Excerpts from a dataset
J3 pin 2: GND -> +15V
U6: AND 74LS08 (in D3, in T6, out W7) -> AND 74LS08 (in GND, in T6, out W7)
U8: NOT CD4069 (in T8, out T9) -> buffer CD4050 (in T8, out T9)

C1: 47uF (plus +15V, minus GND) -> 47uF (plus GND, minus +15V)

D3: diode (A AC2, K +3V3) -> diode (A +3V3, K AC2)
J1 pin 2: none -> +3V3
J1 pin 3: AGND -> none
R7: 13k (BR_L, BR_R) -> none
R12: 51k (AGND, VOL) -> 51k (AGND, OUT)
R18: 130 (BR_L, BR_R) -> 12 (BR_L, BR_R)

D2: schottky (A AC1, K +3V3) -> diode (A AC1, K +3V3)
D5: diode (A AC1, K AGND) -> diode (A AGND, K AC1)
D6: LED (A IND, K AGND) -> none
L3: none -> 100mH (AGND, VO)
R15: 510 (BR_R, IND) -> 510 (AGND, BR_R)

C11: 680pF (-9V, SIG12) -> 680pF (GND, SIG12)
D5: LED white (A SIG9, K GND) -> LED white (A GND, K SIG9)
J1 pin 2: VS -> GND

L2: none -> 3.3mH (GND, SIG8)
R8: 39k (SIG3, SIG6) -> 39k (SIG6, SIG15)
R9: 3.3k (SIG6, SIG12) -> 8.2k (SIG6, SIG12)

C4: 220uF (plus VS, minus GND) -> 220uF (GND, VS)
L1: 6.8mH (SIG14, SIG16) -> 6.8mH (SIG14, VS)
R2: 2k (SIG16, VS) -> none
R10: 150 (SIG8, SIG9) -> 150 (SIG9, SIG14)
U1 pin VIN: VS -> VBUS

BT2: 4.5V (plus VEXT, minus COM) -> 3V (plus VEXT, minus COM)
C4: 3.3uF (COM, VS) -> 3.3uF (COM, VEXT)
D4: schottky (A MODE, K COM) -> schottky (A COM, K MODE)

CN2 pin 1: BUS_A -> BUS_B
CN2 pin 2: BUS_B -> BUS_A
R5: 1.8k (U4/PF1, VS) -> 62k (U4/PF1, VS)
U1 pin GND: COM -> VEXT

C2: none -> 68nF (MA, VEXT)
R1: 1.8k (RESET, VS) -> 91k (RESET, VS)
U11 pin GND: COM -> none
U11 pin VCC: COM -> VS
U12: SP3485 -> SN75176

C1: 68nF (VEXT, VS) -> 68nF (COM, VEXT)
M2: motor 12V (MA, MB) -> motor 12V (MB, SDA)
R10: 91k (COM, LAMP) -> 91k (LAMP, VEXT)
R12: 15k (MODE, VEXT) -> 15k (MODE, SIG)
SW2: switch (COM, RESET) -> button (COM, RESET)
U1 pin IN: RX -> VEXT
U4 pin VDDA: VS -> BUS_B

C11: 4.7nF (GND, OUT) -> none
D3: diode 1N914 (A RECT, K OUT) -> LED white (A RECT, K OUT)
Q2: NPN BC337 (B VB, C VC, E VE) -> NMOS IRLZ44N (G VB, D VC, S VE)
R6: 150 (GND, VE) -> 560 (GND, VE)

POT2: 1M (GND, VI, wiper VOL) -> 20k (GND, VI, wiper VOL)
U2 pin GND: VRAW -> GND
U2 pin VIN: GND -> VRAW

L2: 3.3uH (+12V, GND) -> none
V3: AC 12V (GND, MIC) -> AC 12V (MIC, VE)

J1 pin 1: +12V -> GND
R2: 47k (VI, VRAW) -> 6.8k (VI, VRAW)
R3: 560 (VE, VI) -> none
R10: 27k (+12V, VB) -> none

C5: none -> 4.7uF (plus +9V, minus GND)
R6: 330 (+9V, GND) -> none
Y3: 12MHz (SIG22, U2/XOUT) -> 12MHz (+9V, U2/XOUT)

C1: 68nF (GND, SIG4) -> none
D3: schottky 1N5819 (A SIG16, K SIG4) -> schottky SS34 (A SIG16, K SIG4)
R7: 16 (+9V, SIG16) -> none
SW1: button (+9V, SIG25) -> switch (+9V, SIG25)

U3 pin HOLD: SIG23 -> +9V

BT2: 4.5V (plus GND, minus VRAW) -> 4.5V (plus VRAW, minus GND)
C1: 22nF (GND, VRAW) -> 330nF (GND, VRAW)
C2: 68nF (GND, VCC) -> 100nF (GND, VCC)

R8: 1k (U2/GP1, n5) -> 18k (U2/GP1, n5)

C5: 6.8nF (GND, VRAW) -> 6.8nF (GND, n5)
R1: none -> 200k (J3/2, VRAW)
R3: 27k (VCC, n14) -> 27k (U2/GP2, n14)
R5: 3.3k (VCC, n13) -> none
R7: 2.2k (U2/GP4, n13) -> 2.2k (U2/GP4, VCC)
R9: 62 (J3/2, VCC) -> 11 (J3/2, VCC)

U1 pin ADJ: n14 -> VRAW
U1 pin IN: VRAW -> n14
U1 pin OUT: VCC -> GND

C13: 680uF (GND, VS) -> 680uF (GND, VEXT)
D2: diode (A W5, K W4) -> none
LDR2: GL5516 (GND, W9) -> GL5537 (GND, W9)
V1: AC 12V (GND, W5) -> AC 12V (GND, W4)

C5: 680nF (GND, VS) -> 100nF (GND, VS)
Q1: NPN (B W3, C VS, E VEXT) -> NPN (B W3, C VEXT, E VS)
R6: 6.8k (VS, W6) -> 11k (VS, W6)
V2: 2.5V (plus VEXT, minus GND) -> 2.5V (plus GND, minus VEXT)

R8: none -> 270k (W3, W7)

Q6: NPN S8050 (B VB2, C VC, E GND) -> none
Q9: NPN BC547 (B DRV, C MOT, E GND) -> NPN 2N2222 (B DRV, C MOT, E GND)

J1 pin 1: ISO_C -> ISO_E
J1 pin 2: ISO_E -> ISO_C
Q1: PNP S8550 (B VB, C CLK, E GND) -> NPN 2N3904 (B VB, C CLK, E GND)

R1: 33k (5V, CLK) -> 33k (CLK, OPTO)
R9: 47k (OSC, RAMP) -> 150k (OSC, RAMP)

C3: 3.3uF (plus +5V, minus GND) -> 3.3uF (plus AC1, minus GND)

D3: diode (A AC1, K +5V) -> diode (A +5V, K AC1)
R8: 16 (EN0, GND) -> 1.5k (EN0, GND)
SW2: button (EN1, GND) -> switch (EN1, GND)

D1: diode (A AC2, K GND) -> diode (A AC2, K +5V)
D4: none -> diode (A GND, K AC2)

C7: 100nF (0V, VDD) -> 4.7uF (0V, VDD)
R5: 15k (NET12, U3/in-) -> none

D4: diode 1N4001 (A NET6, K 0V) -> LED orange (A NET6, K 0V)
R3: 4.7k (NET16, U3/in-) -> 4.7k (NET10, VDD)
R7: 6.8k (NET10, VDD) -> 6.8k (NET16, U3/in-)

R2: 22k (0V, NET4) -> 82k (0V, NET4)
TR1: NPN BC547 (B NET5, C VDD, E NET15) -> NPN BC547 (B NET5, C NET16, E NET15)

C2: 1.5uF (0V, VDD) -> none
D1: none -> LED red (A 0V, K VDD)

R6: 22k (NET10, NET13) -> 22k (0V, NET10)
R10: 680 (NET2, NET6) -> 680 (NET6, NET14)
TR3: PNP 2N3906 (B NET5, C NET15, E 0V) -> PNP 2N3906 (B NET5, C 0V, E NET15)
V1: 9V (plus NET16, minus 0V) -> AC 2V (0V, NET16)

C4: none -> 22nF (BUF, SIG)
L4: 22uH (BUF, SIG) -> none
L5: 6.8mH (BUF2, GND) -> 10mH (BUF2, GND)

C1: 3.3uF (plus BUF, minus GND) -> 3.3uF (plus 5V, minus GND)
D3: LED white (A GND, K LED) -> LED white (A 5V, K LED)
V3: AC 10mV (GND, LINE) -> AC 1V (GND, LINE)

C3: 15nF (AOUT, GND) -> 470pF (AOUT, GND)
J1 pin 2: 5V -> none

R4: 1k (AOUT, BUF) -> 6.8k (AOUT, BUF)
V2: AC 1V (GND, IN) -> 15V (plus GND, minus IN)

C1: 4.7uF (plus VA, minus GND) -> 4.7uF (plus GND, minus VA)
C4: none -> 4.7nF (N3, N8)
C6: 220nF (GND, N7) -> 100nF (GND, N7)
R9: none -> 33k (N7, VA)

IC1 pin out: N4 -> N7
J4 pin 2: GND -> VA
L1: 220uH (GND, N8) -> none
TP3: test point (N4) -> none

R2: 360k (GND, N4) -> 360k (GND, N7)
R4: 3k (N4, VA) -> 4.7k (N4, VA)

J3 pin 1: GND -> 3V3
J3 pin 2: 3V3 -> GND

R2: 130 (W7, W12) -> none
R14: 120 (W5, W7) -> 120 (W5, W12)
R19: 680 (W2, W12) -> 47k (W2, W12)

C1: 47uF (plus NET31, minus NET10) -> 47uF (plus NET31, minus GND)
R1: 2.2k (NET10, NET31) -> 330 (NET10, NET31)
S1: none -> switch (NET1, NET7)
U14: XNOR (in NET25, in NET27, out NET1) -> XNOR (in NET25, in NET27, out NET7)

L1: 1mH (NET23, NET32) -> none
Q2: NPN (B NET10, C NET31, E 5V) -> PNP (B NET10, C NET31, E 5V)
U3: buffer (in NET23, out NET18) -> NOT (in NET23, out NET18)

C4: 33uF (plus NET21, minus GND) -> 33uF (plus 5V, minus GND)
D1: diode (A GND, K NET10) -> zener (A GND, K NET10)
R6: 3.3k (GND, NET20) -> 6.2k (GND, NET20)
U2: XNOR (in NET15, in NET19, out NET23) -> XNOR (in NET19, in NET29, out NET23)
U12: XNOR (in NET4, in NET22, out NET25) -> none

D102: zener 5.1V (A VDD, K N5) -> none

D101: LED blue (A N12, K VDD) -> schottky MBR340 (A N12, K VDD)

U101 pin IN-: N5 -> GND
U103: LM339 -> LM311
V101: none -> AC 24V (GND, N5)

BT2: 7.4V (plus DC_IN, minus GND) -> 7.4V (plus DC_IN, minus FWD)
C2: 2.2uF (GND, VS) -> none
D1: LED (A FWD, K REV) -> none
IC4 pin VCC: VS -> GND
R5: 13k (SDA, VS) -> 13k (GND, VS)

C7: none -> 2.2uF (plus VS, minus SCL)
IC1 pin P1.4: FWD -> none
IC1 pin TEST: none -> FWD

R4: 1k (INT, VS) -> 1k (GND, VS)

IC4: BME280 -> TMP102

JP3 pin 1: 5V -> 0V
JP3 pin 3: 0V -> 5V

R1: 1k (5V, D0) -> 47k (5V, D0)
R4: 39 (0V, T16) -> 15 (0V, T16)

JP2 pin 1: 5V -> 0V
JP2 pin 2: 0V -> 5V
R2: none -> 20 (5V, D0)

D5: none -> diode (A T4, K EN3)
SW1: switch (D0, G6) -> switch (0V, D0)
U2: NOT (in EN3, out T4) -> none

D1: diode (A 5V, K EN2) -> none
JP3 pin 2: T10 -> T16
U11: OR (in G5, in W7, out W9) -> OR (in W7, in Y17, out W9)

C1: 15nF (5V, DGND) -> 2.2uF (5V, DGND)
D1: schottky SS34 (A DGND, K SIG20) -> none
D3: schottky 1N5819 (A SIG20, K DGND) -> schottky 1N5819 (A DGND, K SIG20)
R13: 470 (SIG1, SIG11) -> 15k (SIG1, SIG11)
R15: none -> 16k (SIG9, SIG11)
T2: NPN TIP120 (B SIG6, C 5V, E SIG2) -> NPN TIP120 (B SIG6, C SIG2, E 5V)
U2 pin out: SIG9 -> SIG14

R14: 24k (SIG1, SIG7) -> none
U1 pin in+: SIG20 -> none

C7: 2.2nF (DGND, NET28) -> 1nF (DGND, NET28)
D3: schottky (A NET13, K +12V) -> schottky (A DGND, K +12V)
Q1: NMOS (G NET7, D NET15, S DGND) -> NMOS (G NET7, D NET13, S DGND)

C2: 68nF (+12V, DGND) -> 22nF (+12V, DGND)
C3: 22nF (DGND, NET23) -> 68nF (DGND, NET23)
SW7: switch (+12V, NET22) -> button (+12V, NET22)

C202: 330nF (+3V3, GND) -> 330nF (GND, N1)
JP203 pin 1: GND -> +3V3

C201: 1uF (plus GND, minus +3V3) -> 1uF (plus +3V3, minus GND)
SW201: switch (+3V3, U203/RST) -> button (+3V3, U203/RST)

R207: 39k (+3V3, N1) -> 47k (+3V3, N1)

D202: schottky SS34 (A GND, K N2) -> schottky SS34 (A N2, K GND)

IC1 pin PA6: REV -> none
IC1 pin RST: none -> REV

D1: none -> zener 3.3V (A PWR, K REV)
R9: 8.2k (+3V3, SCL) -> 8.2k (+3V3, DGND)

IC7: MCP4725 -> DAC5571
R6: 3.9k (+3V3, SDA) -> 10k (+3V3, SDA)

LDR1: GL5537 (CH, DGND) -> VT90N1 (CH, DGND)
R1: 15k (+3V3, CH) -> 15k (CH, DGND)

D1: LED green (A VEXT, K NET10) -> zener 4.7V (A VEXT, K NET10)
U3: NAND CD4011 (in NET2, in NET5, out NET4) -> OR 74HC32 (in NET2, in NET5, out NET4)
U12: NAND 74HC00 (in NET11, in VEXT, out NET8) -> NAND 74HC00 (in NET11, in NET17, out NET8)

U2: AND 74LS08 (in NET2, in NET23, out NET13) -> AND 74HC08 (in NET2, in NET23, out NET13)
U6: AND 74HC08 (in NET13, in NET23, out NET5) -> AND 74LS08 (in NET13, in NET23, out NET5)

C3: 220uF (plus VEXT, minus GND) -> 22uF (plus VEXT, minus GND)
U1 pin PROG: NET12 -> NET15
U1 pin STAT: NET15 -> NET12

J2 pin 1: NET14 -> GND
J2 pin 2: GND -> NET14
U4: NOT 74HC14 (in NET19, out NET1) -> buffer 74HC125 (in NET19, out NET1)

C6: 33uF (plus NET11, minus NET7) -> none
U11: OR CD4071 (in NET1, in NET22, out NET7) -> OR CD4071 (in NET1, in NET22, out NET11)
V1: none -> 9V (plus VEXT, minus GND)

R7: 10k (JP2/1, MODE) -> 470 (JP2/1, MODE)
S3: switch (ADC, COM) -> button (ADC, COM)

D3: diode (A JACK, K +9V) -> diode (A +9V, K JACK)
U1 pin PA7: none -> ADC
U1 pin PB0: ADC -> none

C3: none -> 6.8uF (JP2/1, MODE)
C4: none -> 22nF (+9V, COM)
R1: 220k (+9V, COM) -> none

• [Task objective] Using only the entries above, output the line with "BT2: 4.5V (plus VEXT, minus", the line with "SW2: switch (COM, RESET)", and all lines between them, exactly as they stand.

• [Answer area]
BT2: 4.5V (plus VEXT, minus COM) -> 3V (plus VEXT, minus COM)
C4: 3.3uF (COM, VS) -> 3.3uF (COM, VEXT)
D4: schottky (A MODE, K COM) -> schottky (A COM, K MODE)

CN2 pin 1: BUS_A -> BUS_B
CN2 pin 2: BUS_B -> BUS_A
R5: 1.8k (U4/PF1, VS) -> 62k (U4/PF1, VS)
U1 pin GND: COM -> VEXT

C2: none -> 68nF (MA, VEXT)
R1: 1.8k (RESET, VS) -> 91k (RESET, VS)
U11 pin GND: COM -> none
U11 pin VCC: COM -> VS
U12: SP3485 -> SN75176

C1: 68nF (VEXT, VS) -> 68nF (COM, VEXT)
M2: motor 12V (MA, MB) -> motor 12V (MB, SDA)
R10: 91k (COM, LAMP) -> 91k (LAMP, VEXT)
R12: 15k (MODE, VEXT) -> 15k (MODE, SIG)
SW2: switch (COM, RESET) -> button (COM, RESET)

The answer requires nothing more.